*** Begin section ***
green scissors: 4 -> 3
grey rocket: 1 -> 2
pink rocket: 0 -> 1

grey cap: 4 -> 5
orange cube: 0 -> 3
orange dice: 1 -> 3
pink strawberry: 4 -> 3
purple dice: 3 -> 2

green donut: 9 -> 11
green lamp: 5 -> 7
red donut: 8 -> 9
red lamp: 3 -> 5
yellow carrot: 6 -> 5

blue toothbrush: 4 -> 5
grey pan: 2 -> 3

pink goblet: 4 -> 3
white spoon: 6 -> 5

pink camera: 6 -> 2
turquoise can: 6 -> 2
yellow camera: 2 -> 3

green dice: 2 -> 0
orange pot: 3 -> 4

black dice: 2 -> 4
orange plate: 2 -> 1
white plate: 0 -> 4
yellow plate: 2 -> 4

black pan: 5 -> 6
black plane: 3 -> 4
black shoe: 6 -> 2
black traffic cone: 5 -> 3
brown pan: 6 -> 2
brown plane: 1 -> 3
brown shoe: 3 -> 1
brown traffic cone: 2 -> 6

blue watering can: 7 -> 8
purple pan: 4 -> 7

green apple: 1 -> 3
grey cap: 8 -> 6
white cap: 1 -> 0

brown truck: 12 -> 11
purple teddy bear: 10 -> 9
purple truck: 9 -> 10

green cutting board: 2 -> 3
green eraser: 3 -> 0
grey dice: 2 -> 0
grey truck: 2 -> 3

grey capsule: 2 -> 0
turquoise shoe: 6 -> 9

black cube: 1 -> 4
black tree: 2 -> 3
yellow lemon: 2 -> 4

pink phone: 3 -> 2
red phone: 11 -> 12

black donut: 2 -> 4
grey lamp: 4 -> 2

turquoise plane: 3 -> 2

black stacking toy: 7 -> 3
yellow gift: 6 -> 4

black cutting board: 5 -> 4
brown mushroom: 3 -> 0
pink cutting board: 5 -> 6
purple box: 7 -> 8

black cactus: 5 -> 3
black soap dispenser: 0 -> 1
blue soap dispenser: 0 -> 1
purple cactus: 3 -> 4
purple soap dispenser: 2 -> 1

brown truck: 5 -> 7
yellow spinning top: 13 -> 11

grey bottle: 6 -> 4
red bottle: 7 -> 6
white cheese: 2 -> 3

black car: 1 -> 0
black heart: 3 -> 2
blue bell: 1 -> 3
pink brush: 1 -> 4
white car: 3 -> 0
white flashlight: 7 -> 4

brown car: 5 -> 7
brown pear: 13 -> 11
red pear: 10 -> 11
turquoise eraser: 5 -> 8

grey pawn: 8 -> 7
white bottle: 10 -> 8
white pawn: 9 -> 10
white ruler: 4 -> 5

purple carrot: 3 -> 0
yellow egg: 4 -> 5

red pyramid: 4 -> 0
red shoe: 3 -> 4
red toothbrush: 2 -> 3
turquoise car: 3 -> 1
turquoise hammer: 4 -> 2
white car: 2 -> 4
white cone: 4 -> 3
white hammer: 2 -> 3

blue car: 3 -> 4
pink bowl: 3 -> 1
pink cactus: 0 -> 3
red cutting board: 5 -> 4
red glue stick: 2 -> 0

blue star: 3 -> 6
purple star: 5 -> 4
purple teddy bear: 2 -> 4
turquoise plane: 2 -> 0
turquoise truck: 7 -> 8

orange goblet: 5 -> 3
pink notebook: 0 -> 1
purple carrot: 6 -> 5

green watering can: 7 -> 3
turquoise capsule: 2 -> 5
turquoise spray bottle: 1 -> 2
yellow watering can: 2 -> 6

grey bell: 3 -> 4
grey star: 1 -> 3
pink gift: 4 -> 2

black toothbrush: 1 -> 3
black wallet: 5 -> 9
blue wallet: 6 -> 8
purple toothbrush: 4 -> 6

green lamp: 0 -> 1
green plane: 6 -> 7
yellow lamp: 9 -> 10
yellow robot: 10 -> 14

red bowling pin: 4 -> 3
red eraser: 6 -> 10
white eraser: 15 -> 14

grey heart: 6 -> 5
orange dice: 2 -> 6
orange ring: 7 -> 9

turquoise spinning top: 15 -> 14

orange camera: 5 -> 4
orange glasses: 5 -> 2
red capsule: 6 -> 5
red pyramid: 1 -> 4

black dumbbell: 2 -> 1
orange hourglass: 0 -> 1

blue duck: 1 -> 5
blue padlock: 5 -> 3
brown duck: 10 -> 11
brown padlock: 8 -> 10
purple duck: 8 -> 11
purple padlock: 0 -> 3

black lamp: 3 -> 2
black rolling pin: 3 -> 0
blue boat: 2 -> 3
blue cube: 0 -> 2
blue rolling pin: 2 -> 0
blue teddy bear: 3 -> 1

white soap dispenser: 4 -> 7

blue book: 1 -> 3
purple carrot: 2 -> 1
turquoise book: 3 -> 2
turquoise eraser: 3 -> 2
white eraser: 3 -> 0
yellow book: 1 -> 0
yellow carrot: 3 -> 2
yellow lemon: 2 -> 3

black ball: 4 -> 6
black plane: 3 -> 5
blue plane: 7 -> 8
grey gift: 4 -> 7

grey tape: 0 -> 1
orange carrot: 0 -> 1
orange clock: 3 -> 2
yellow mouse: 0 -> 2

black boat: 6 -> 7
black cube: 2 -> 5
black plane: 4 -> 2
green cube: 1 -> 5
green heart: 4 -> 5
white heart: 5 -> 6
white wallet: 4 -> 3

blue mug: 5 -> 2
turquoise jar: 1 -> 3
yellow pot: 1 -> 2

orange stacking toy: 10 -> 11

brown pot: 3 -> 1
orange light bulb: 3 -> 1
*** End section ***
* EXERCISE AIM:
Reproduce each line of the material containing the word "dice".

* FINISHED EXERCISE:
orange dice: 1 -> 3
purple dice: 3 -> 2
green dice: 2 -> 0
black dice: 2 -> 4
grey dice: 2 -> 0
orange dice: 2 -> 6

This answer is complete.